◆ **What this task involves**:
The records below are to be reproduced exactly, with the pictures left out.

Scene images with change listings
⟨
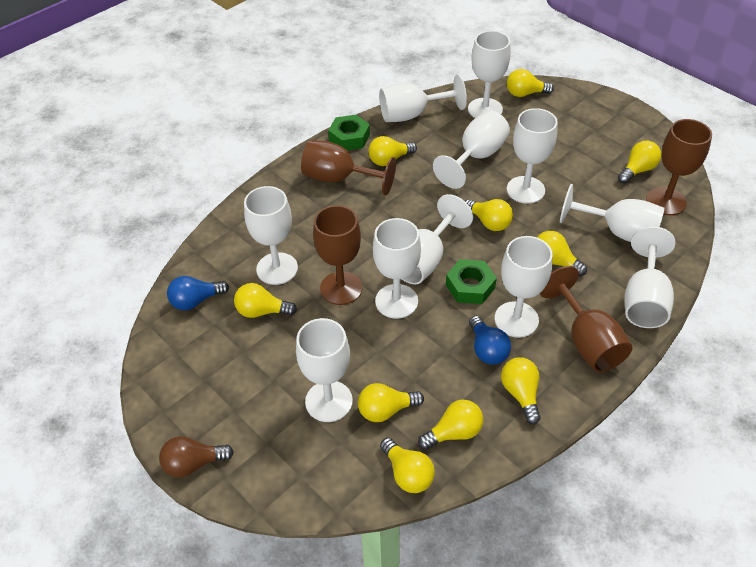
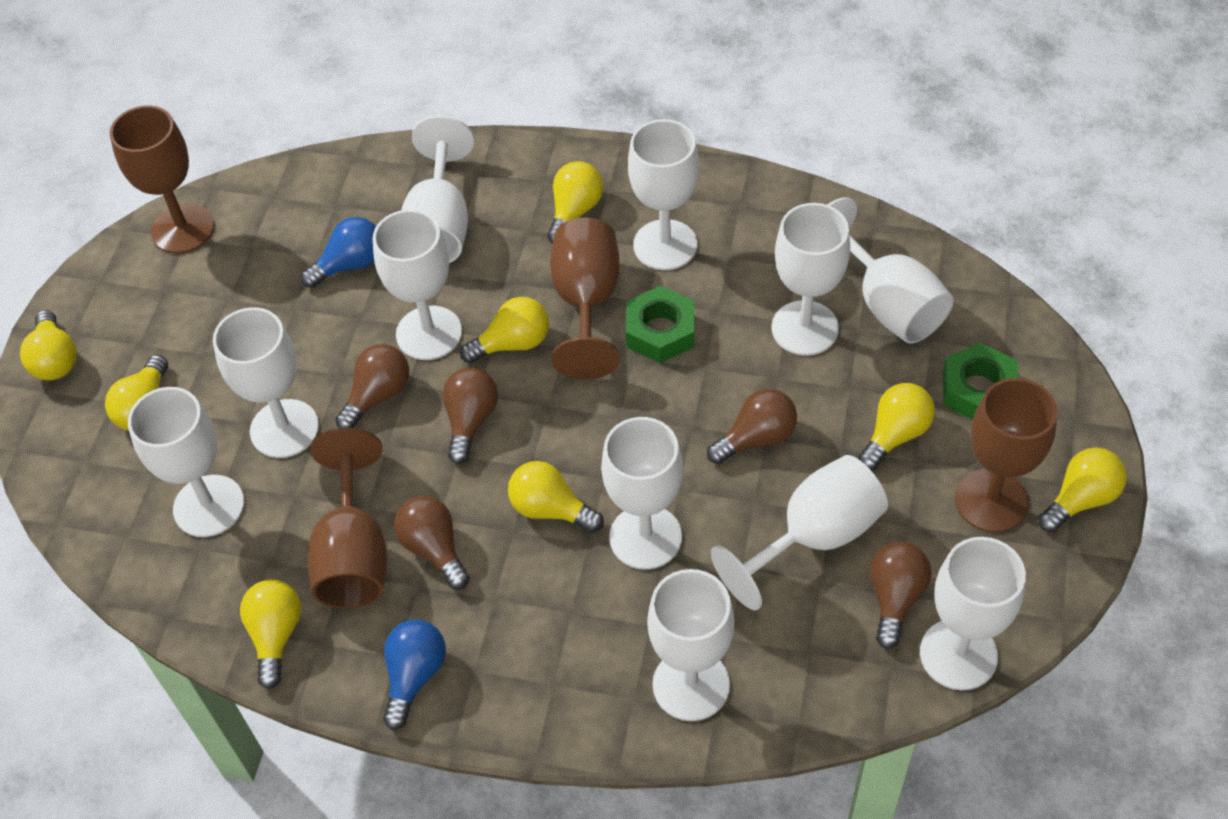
brown light bulb: 1 -> 5
yellow light bulb: 10 -> 8

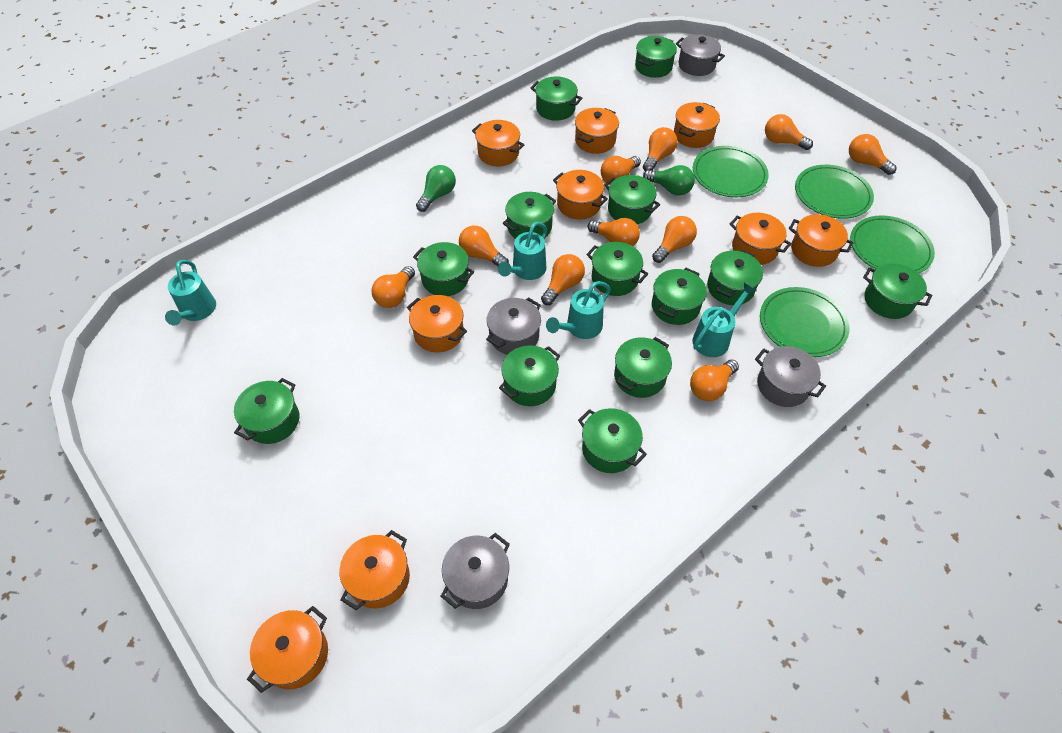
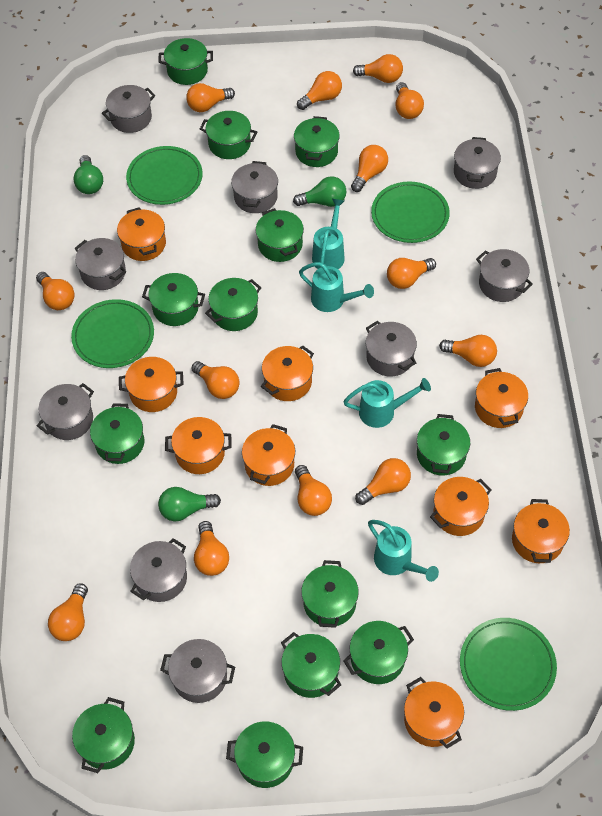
green light bulb: 2 -> 3
grey pot: 4 -> 9
orange light bulb: 10 -> 13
⟩
◆ **Reply**:
brown light bulb: 1 -> 5
yellow light bulb: 10 -> 8

green light bulb: 2 -> 3
grey pot: 4 -> 9
orange light bulb: 10 -> 13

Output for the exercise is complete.